Task:
Could you give back exactly the lines below from the one with "purple ellipse at" through the one with "green line: moved 7 px right, 3 px down", without a single picture?

** Study material follows **

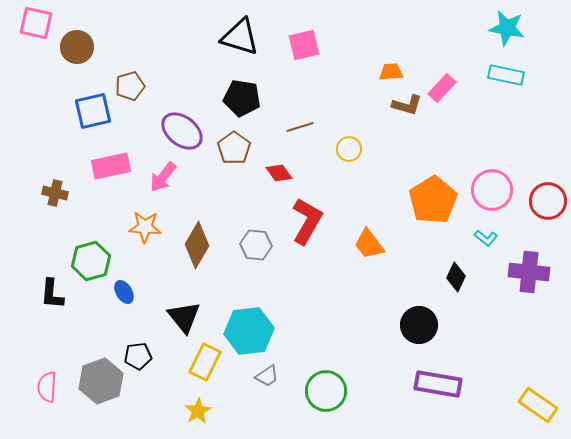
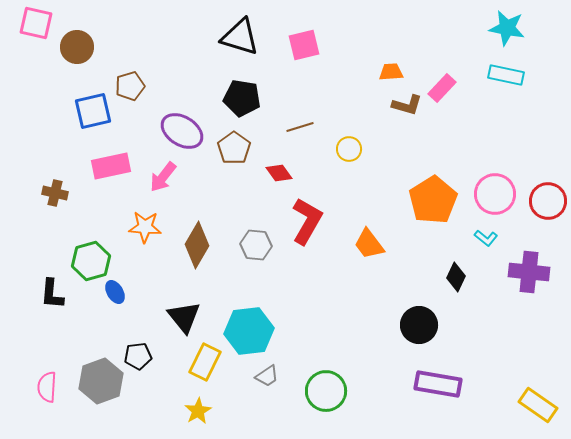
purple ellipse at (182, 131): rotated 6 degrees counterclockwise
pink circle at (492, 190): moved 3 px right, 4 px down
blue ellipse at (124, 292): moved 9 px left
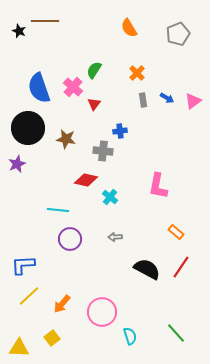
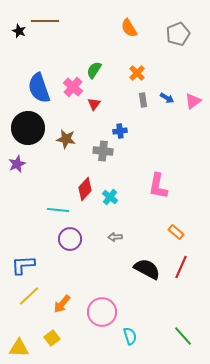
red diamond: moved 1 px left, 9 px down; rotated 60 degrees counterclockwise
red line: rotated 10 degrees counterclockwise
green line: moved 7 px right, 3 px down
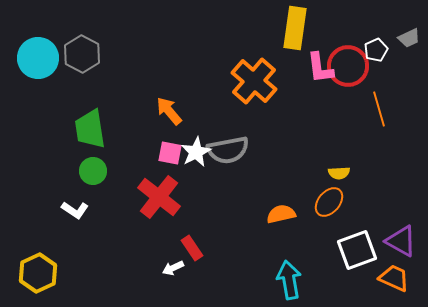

** End of Study material **
** Study material follows **

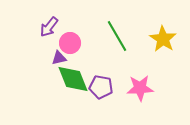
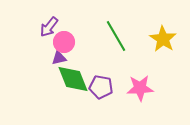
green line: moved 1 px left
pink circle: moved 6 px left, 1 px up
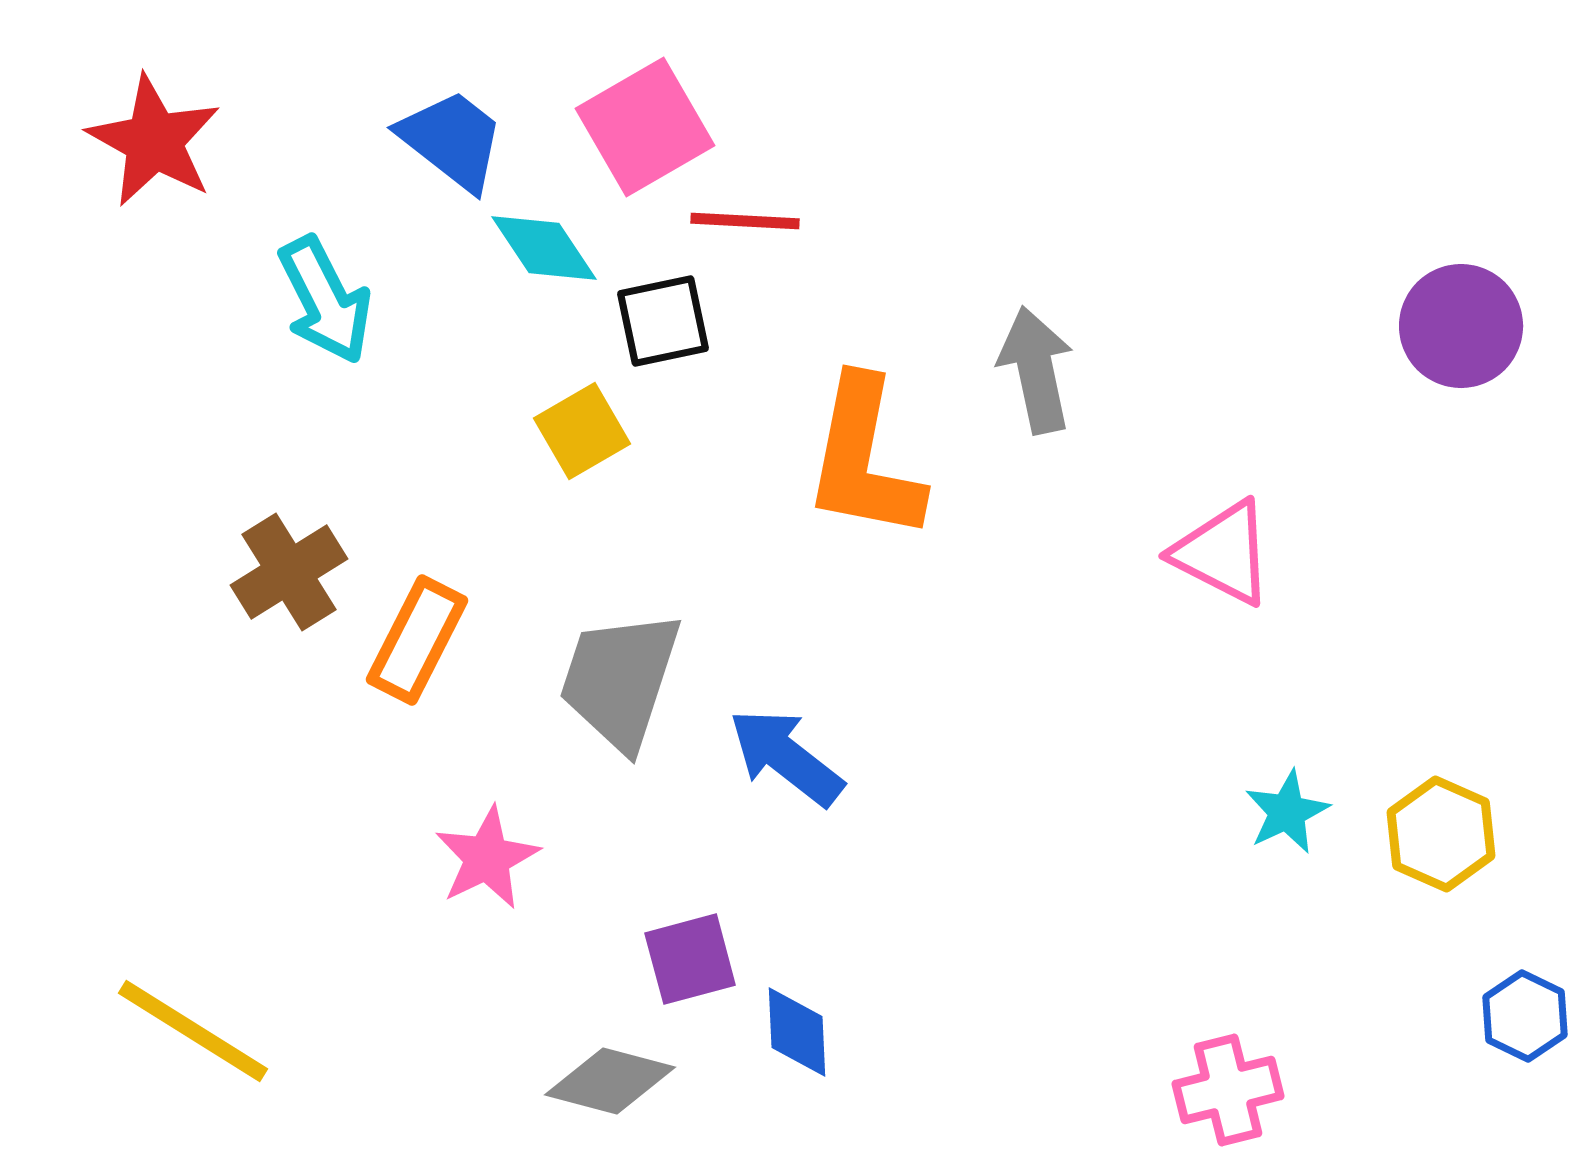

** End of Study material **

Output for this task:
purple ellipse at (182, 131): rotated 6 degrees counterclockwise
pink circle at (492, 190): moved 3 px right, 4 px down
blue ellipse at (124, 292): moved 9 px left
red diamond: moved 1 px left, 9 px down; rotated 60 degrees counterclockwise
red line: rotated 10 degrees counterclockwise
green line: moved 7 px right, 3 px down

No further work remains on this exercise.